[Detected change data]
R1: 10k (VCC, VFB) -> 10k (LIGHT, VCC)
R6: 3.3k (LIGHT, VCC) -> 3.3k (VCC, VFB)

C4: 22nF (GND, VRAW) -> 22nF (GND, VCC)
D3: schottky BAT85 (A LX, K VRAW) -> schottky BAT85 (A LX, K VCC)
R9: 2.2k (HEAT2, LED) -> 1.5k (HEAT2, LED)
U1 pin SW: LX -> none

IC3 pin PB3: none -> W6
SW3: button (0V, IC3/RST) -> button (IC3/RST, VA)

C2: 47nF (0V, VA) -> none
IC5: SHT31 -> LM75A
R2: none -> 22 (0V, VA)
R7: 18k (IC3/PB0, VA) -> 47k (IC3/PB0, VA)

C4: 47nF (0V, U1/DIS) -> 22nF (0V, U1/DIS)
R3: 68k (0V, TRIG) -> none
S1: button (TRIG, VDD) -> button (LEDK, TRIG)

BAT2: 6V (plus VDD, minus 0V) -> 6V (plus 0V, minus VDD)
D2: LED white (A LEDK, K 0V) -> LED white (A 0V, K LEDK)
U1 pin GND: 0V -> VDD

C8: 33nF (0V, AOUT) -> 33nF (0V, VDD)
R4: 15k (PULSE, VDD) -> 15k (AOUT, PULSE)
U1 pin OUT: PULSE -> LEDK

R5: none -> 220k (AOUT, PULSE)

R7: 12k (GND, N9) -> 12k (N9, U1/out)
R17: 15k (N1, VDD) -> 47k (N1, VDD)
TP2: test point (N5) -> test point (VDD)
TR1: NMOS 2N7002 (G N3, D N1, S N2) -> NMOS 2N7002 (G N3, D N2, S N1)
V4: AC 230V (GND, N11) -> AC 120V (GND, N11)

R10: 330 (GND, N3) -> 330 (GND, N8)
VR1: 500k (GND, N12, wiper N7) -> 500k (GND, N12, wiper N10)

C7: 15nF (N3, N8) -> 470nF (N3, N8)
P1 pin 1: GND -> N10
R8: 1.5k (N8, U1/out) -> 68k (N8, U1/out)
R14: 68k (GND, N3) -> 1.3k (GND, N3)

Work to complete =>
Copy out the lines above exactly, beginning at the one that contains "D3: schottky BAT85" and ending at the one that contains "U1 pin GND: 0V -> VDD".

Your response =>
D3: schottky BAT85 (A LX, K VRAW) -> schottky BAT85 (A LX, K VCC)
R9: 2.2k (HEAT2, LED) -> 1.5k (HEAT2, LED)
U1 pin SW: LX -> none

IC3 pin PB3: none -> W6
SW3: button (0V, IC3/RST) -> button (IC3/RST, VA)

C2: 47nF (0V, VA) -> none
IC5: SHT31 -> LM75A
R2: none -> 22 (0V, VA)
R7: 18k (IC3/PB0, VA) -> 47k (IC3/PB0, VA)

C4: 47nF (0V, U1/DIS) -> 22nF (0V, U1/DIS)
R3: 68k (0V, TRIG) -> none
S1: button (TRIG, VDD) -> button (LEDK, TRIG)

BAT2: 6V (plus VDD, minus 0V) -> 6V (plus 0V, minus VDD)
D2: LED white (A LEDK, K 0V) -> LED white (A 0V, K LEDK)
U1 pin GND: 0V -> VDD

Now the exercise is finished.